Excerpted data |

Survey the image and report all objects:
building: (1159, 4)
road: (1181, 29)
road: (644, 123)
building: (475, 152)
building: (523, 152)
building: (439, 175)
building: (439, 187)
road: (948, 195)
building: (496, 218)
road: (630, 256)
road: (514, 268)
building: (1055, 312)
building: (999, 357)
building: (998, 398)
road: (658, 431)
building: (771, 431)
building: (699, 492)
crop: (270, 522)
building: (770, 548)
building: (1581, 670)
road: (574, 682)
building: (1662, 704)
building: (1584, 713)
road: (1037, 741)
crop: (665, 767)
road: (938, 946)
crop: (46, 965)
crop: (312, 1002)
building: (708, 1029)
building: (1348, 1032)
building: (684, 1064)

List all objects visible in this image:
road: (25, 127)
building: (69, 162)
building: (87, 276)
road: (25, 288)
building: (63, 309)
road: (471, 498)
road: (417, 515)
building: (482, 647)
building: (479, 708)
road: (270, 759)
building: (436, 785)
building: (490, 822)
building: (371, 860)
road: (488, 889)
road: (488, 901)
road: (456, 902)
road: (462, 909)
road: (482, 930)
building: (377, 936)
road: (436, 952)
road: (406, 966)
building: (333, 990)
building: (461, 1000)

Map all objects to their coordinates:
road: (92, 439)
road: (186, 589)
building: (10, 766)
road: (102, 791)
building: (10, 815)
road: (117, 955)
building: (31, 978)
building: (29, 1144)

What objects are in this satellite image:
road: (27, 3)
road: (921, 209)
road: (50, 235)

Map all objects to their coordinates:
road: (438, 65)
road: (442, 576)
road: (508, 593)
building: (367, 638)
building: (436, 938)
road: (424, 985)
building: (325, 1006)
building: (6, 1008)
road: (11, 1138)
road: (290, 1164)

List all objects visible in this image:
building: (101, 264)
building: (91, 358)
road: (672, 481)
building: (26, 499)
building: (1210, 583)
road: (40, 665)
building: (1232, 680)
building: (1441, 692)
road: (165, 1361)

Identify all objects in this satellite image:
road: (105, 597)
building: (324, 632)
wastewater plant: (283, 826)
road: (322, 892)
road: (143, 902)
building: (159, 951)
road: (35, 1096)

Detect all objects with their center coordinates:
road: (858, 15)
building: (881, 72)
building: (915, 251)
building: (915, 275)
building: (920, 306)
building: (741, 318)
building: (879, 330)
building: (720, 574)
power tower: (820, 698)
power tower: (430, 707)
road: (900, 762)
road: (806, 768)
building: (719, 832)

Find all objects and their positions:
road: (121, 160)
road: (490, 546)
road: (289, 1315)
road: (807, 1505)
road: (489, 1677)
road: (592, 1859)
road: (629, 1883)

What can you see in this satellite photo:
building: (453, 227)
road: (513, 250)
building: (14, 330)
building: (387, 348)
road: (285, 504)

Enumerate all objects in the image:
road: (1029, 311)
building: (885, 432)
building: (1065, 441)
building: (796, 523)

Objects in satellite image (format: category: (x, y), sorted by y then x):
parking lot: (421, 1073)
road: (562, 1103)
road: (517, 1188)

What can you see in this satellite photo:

What the task requires | Every record must be output again with its wording unchanged.

Exercise solution |
Survey the image and report all objects:
building: (1159, 4)
road: (1181, 29)
road: (644, 123)
building: (475, 152)
building: (523, 152)
building: (439, 175)
building: (439, 187)
road: (948, 195)
building: (496, 218)
road: (630, 256)
road: (514, 268)
building: (1055, 312)
building: (999, 357)
building: (998, 398)
road: (658, 431)
building: (771, 431)
building: (699, 492)
crop: (270, 522)
building: (770, 548)
building: (1581, 670)
road: (574, 682)
building: (1662, 704)
building: (1584, 713)
road: (1037, 741)
crop: (665, 767)
road: (938, 946)
crop: (46, 965)
crop: (312, 1002)
building: (708, 1029)
building: (1348, 1032)
building: (684, 1064)

List all objects visible in this image:
road: (25, 127)
building: (69, 162)
building: (87, 276)
road: (25, 288)
building: (63, 309)
road: (471, 498)
road: (417, 515)
building: (482, 647)
building: (479, 708)
road: (270, 759)
building: (436, 785)
building: (490, 822)
building: (371, 860)
road: (488, 889)
road: (488, 901)
road: (456, 902)
road: (462, 909)
road: (482, 930)
building: (377, 936)
road: (436, 952)
road: (406, 966)
building: (333, 990)
building: (461, 1000)

Map all objects to their coordinates:
road: (92, 439)
road: (186, 589)
building: (10, 766)
road: (102, 791)
building: (10, 815)
road: (117, 955)
building: (31, 978)
building: (29, 1144)

What objects are in this satellite image:
road: (27, 3)
road: (921, 209)
road: (50, 235)

Map all objects to their coordinates:
road: (438, 65)
road: (442, 576)
road: (508, 593)
building: (367, 638)
building: (436, 938)
road: (424, 985)
building: (325, 1006)
building: (6, 1008)
road: (11, 1138)
road: (290, 1164)

List all objects visible in this image:
building: (101, 264)
building: (91, 358)
road: (672, 481)
building: (26, 499)
building: (1210, 583)
road: (40, 665)
building: (1232, 680)
building: (1441, 692)
road: (165, 1361)

Identify all objects in this satellite image:
road: (105, 597)
building: (324, 632)
wastewater plant: (283, 826)
road: (322, 892)
road: (143, 902)
building: (159, 951)
road: (35, 1096)

Detect all objects with their center coordinates:
road: (858, 15)
building: (881, 72)
building: (915, 251)
building: (915, 275)
building: (920, 306)
building: (741, 318)
building: (879, 330)
building: (720, 574)
power tower: (820, 698)
power tower: (430, 707)
road: (900, 762)
road: (806, 768)
building: (719, 832)

Find all objects and their positions:
road: (121, 160)
road: (490, 546)
road: (289, 1315)
road: (807, 1505)
road: (489, 1677)
road: (592, 1859)
road: (629, 1883)

What can you see in this satellite photo:
building: (453, 227)
road: (513, 250)
building: (14, 330)
building: (387, 348)
road: (285, 504)

Enumerate all objects in the image:
road: (1029, 311)
building: (885, 432)
building: (1065, 441)
building: (796, 523)

Objects in satellite image (format: category: (x, y), sorted by y then x):
parking lot: (421, 1073)
road: (562, 1103)
road: (517, 1188)

What can you see in this satellite photo:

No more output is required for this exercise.